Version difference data

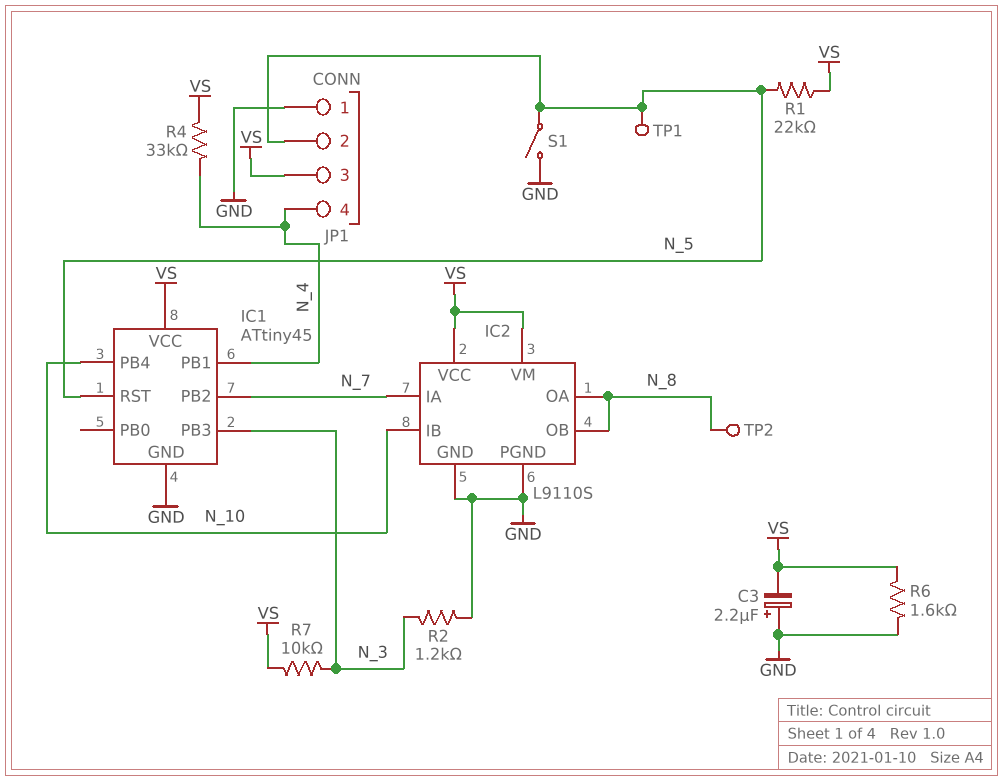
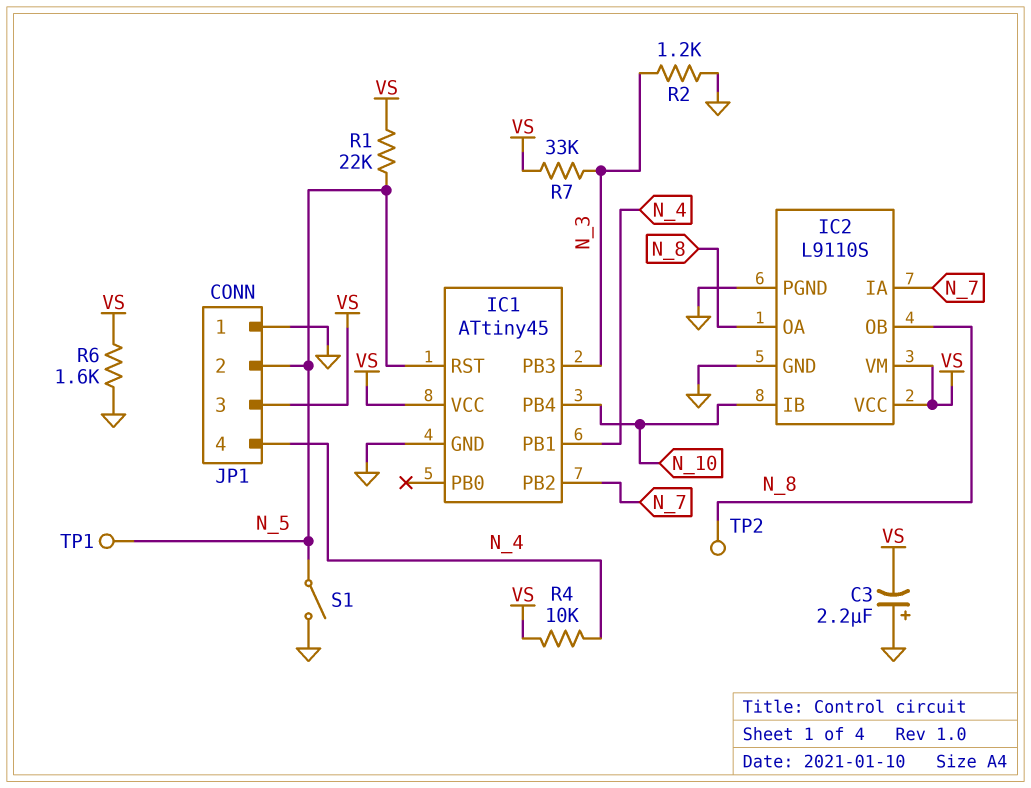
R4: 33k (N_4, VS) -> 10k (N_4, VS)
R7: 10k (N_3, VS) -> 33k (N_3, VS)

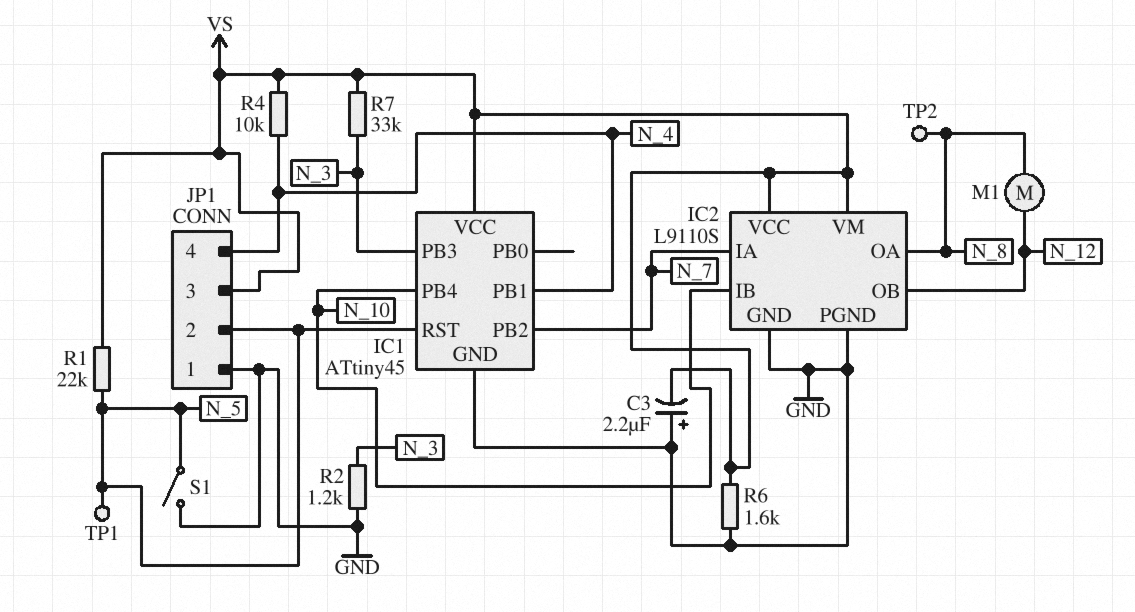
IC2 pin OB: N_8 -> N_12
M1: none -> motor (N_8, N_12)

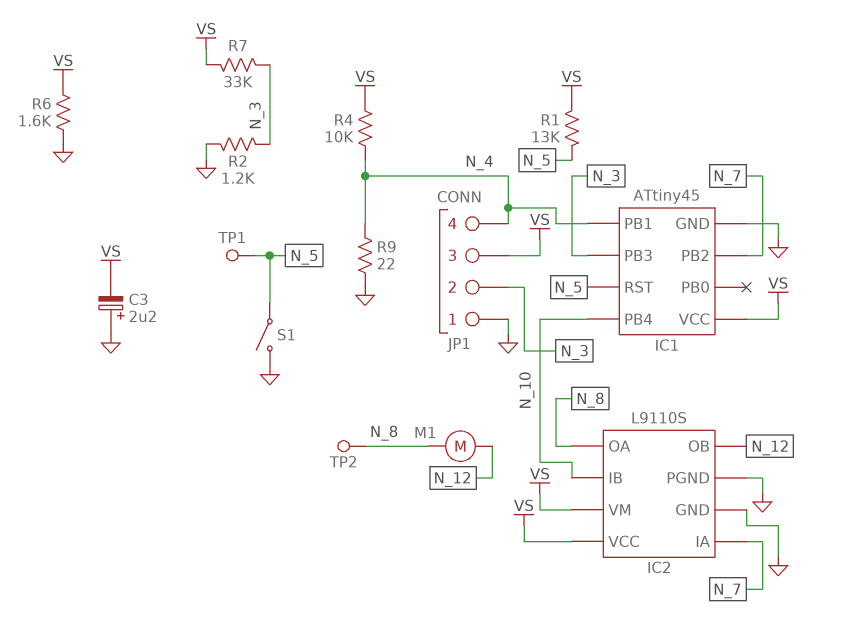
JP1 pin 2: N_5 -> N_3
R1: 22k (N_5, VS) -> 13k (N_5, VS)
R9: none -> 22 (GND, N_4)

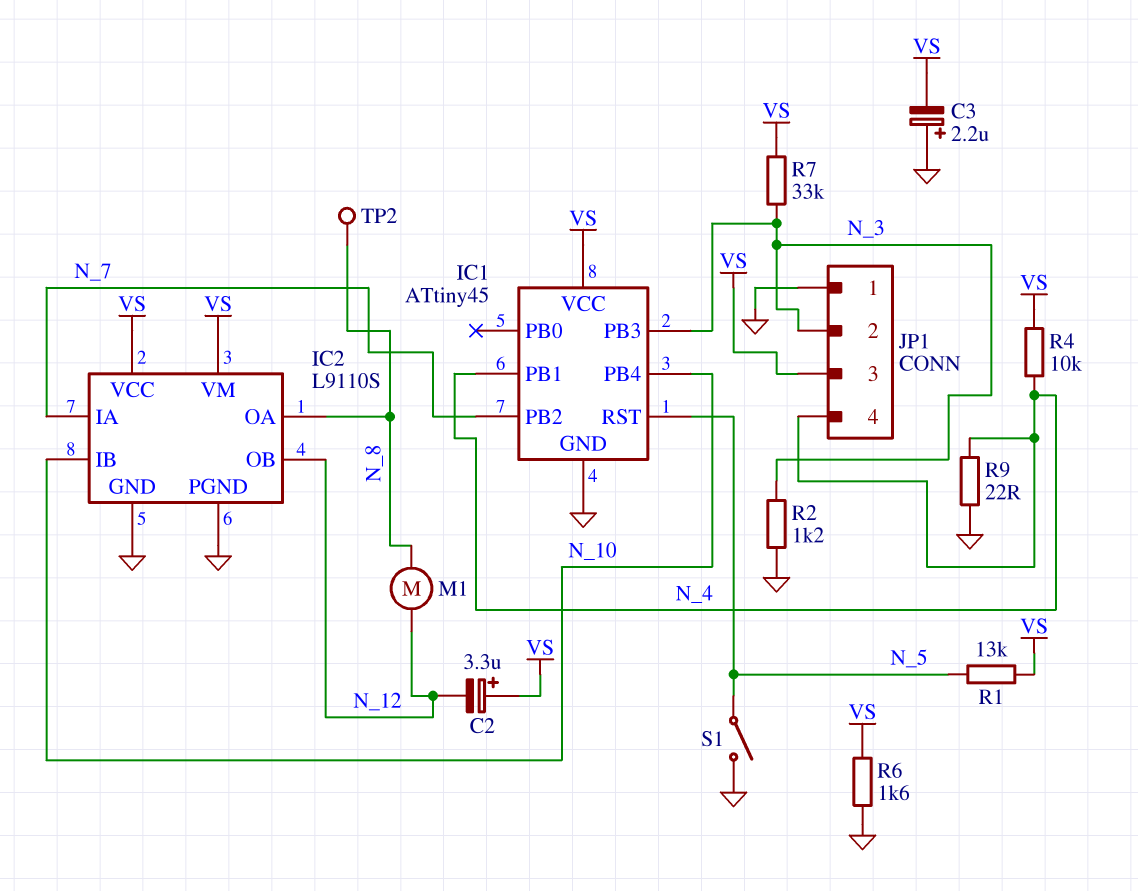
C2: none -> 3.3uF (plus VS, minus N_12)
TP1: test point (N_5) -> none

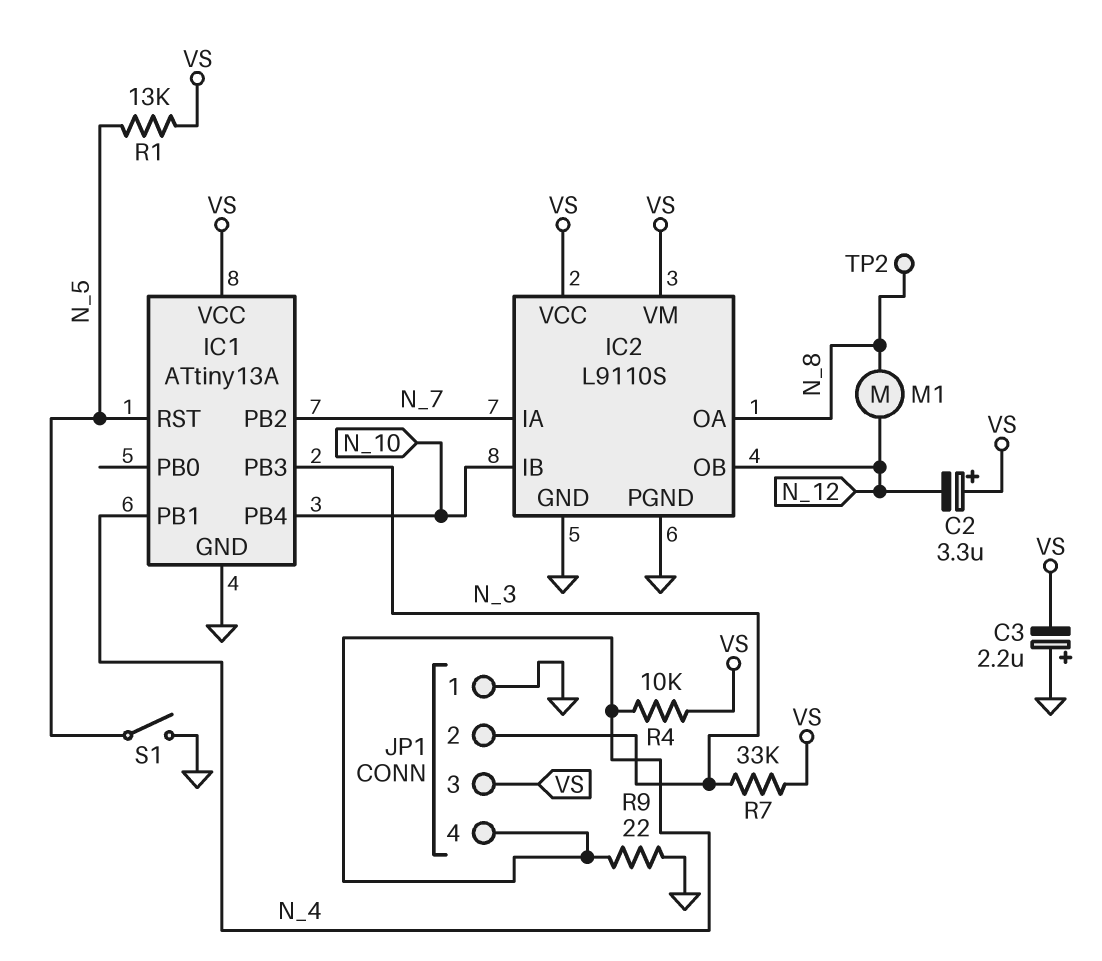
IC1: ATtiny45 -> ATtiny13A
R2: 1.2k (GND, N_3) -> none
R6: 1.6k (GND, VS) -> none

=== WHAT YOU ARE ASKED TO DO ===
The expected answer is the data retyped exactly, without pictures.

=== FINAL ANSWER ===
R4: 33k (N_4, VS) -> 10k (N_4, VS)
R7: 10k (N_3, VS) -> 33k (N_3, VS)

IC2 pin OB: N_8 -> N_12
M1: none -> motor (N_8, N_12)

JP1 pin 2: N_5 -> N_3
R1: 22k (N_5, VS) -> 13k (N_5, VS)
R9: none -> 22 (GND, N_4)

C2: none -> 3.3uF (plus VS, minus N_12)
TP1: test point (N_5) -> none

IC1: ATtiny45 -> ATtiny13A
R2: 1.2k (GND, N_3) -> none
R6: 1.6k (GND, VS) -> none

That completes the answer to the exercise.